» **Record set**

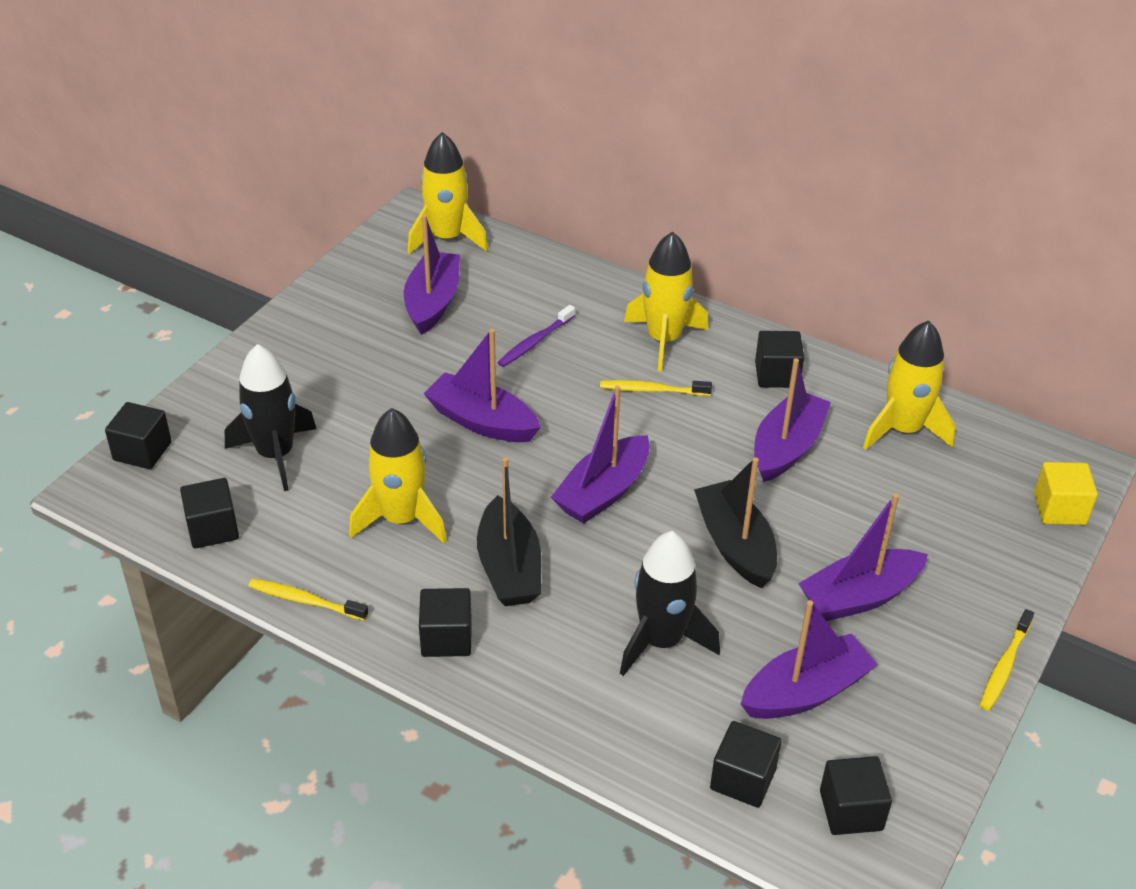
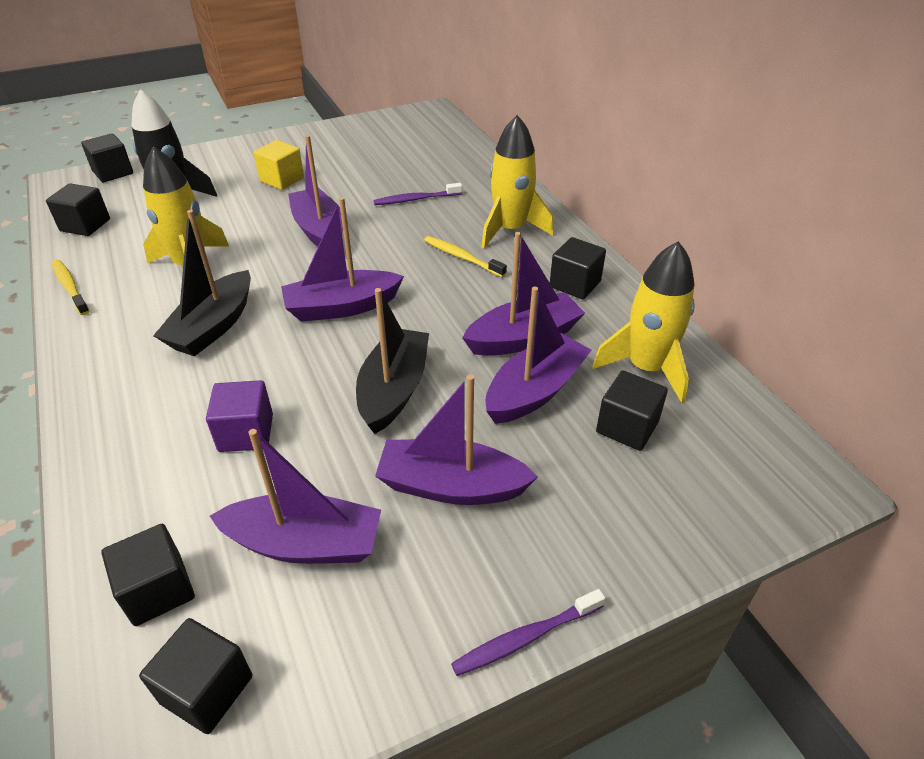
camera: 35 degrees right, 0 degrees up
(433, 302) = (379, 156): purple boat -> purple boat (535, 391)
(446, 638) = (111, 351): black cube -> black cube (627, 427)
(447, 238) = (433, 128): yellow rocket -> none
(661, 641) = (246, 433): black rocket -> purple cube
(1004, 666) = (525, 637): yellow toothbrush -> purple toothbrush
(1059, 509) = (748, 510): yellow cube -> yellow cube (282, 179)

» **Assignment**
Look over the records above and copy each line that includes the string "rocket".

» **Result of the exercise**
(447, 238) = (433, 128): yellow rocket -> none
(661, 641) = (246, 433): black rocket -> purple cube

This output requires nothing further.